##### Data in this exercise #####
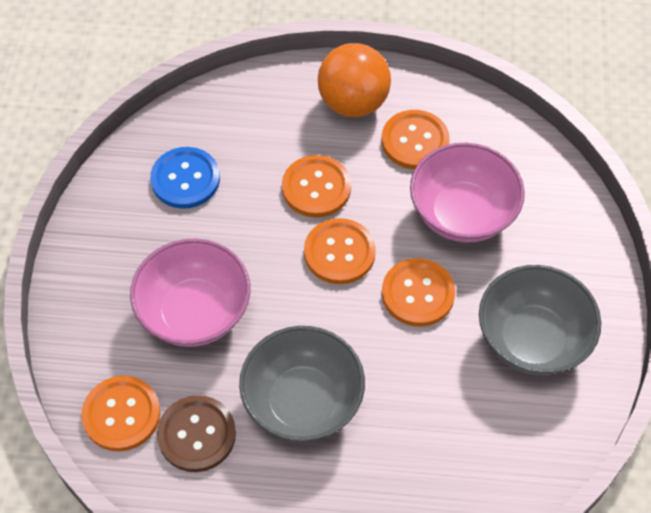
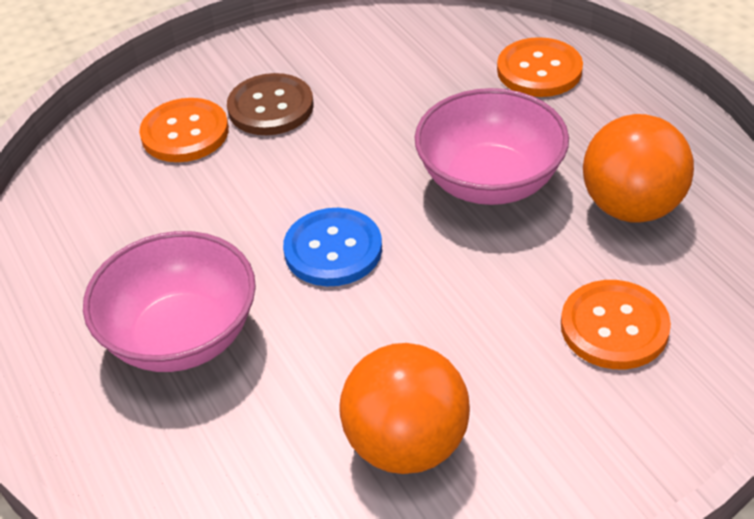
grey bowl: 2 -> 0
orange ball: 1 -> 2
orange button: 5 -> 3

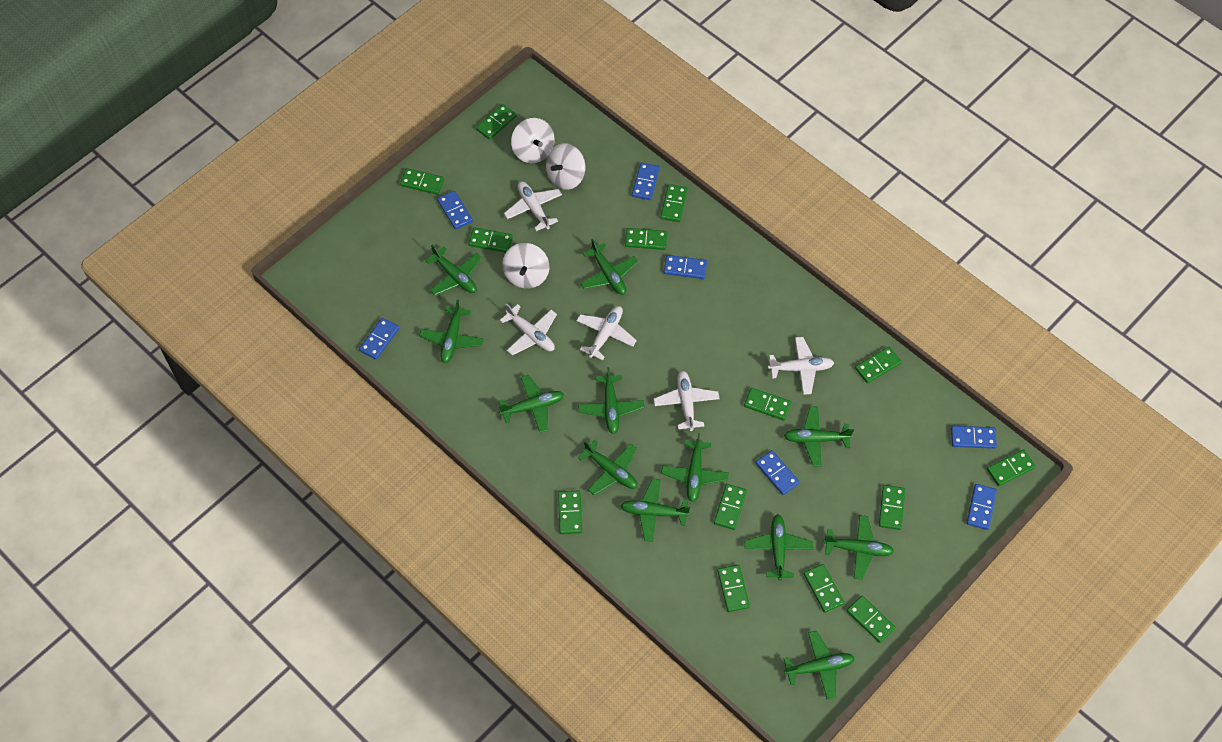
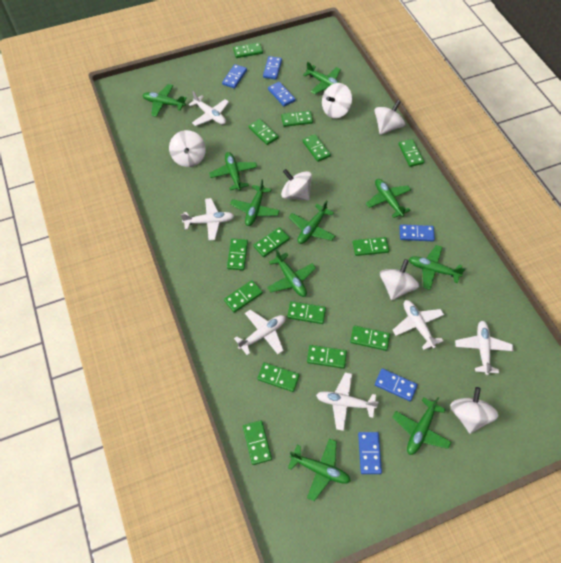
blue domino: 7 -> 6
green plane: 12 -> 10
white plane: 5 -> 6
white spinning top: 3 -> 6

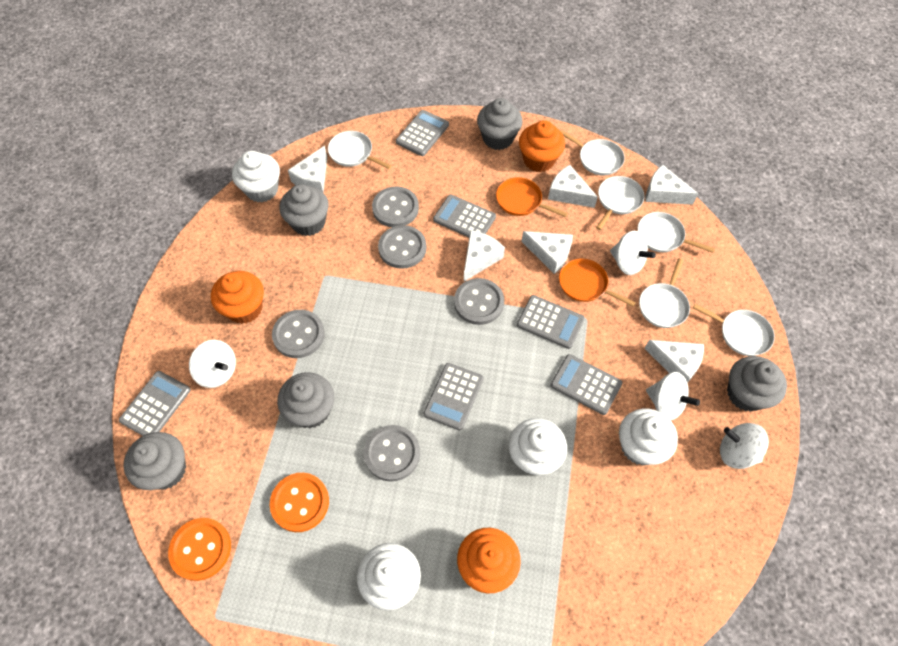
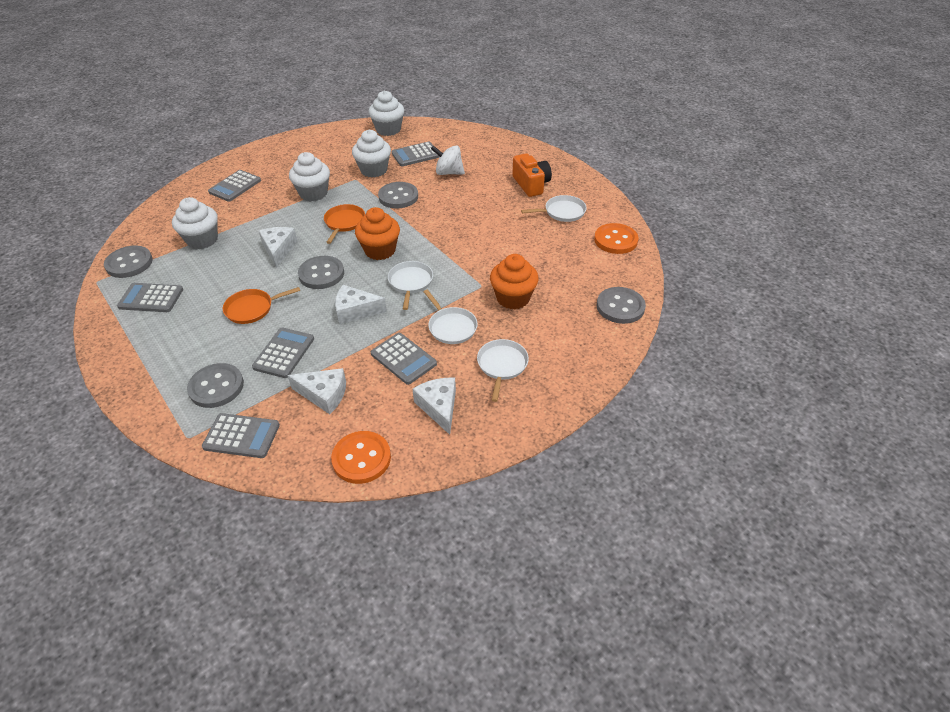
grey cupcake: 5 -> 0
orange camera: 0 -> 1
orange cupcake: 3 -> 2
white cheese: 6 -> 4
white pan: 6 -> 4
white spinning top: 4 -> 1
#####
● **How to complete this task**: For every line above that includes the word "white", return the line.

● **Solution to this task**:
white plane: 5 -> 6
white spinning top: 3 -> 6
white cheese: 6 -> 4
white pan: 6 -> 4
white spinning top: 4 -> 1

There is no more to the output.